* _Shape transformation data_
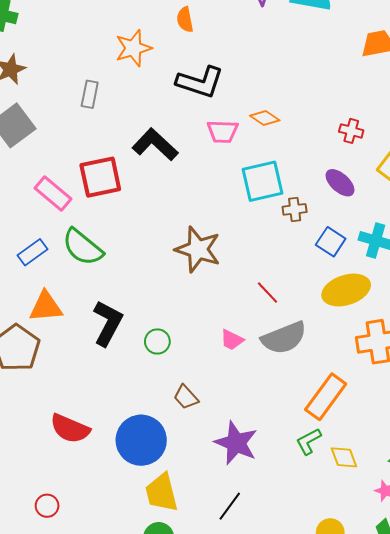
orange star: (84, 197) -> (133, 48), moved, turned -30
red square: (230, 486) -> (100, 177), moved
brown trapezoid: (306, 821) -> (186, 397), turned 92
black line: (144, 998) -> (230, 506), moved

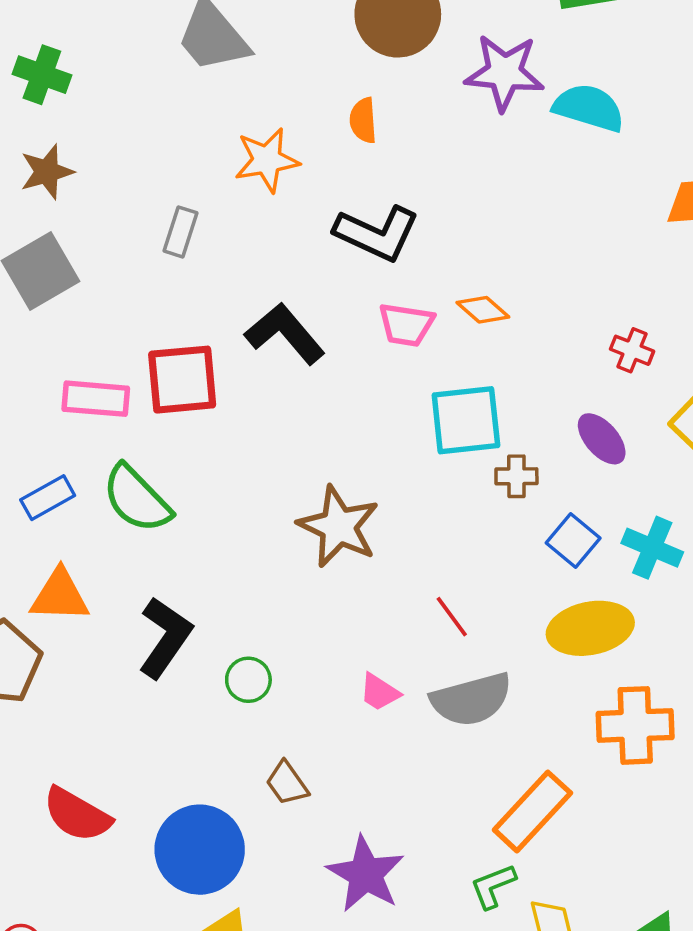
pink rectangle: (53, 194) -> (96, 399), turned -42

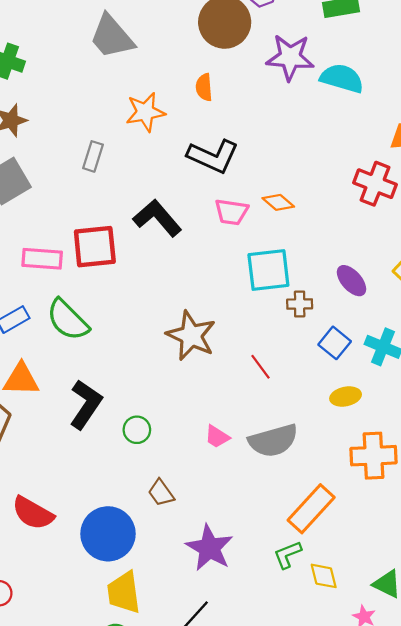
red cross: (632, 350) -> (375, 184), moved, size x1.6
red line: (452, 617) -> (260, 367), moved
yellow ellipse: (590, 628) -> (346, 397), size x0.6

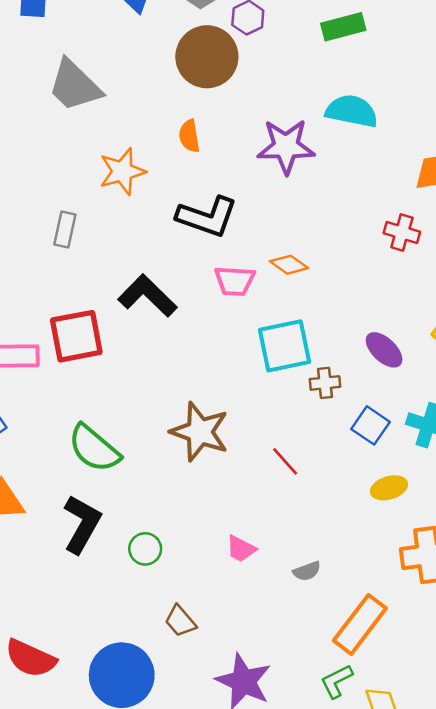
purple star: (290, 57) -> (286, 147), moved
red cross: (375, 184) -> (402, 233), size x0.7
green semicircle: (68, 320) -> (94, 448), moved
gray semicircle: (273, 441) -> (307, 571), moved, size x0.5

* _Exercise directions_
Some lines of the records above may hold the word "size". Report how many, and nothing else.

* _Solved exercise_
4